(Object correspondence data)
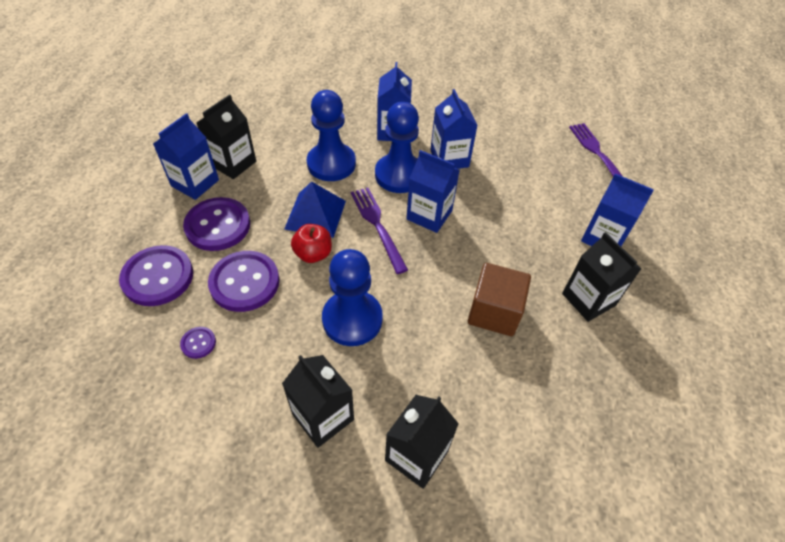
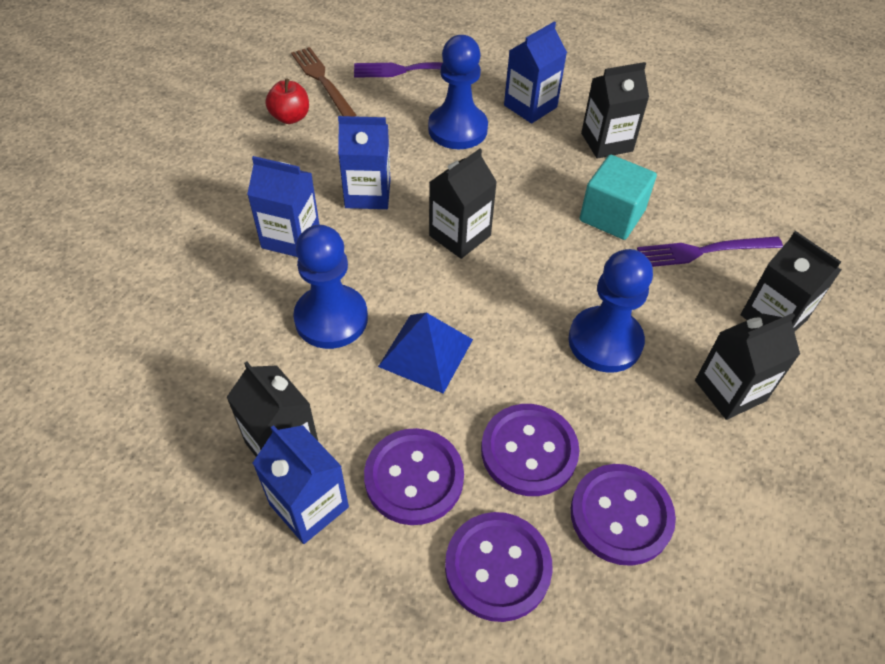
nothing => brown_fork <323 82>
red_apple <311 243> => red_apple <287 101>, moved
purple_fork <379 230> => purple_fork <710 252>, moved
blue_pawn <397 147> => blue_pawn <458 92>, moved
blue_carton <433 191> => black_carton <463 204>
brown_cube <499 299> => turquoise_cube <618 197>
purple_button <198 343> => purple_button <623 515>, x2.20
* * *
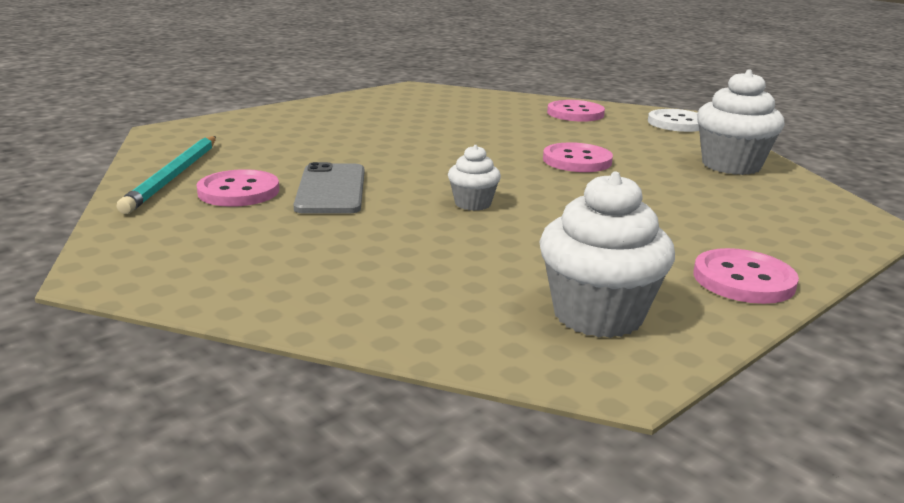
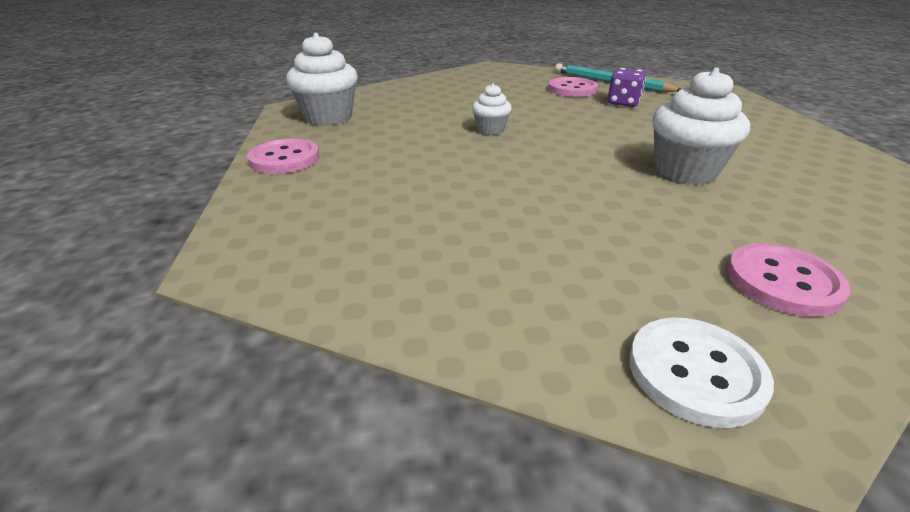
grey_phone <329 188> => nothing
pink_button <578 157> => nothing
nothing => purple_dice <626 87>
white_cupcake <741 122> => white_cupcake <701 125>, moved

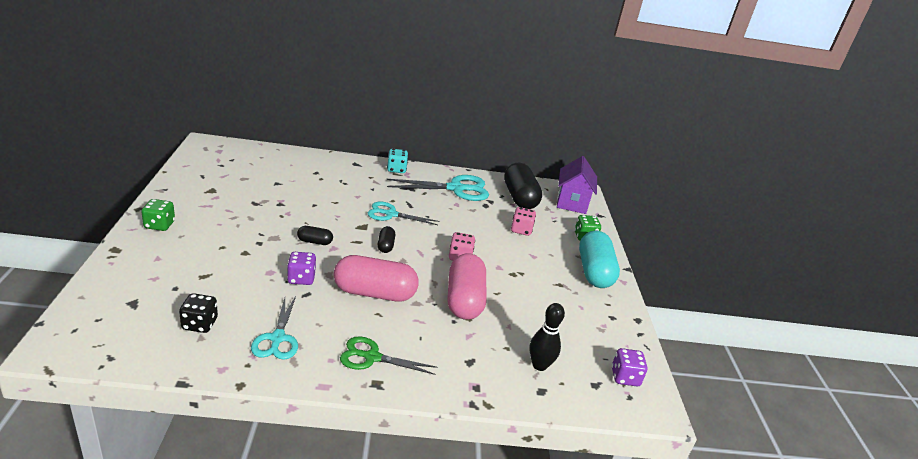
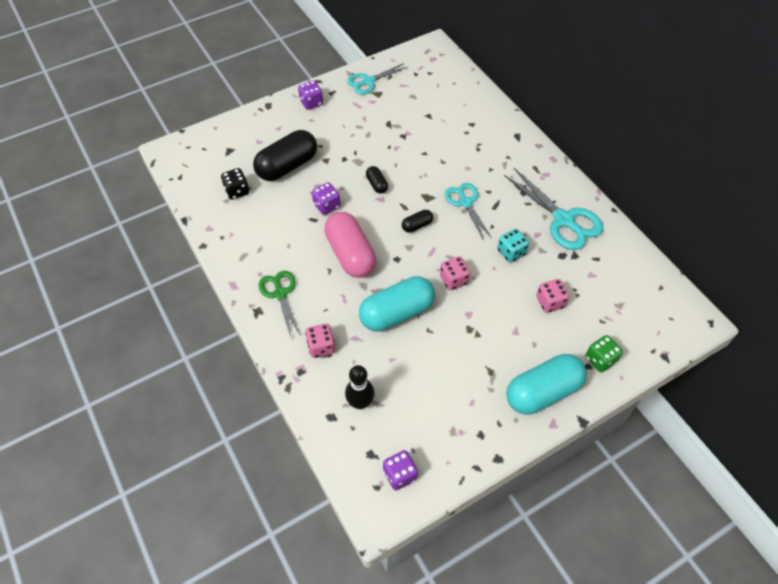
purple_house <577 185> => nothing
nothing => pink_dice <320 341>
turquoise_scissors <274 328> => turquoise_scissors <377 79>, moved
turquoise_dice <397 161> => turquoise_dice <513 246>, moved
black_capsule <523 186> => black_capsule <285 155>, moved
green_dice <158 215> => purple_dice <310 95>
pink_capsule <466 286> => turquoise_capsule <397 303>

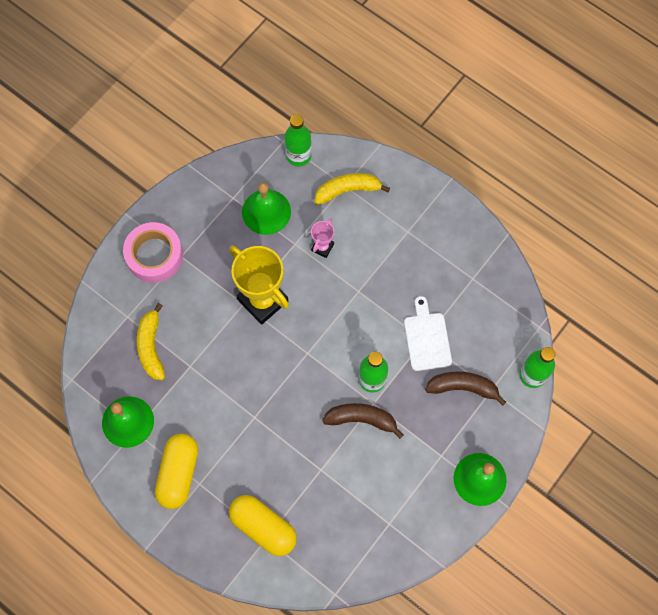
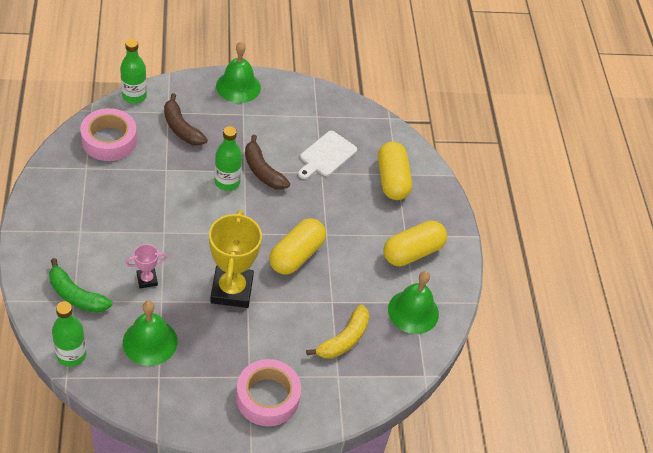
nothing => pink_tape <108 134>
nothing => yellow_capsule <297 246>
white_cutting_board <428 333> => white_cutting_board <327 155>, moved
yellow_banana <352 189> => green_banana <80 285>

Your goal => Where a line of the entries contains "moved", report that line.

Solution =>
red_apple <311 243> => red_apple <287 101>, moved
purple_fork <379 230> => purple_fork <710 252>, moved
blue_pawn <397 147> => blue_pawn <458 92>, moved
white_cupcake <741 122> => white_cupcake <701 125>, moved
turquoise_scissors <274 328> => turquoise_scissors <377 79>, moved
turquoise_dice <397 161> => turquoise_dice <513 246>, moved
black_capsule <523 186> => black_capsule <285 155>, moved
white_cutting_board <428 333> => white_cutting_board <327 155>, moved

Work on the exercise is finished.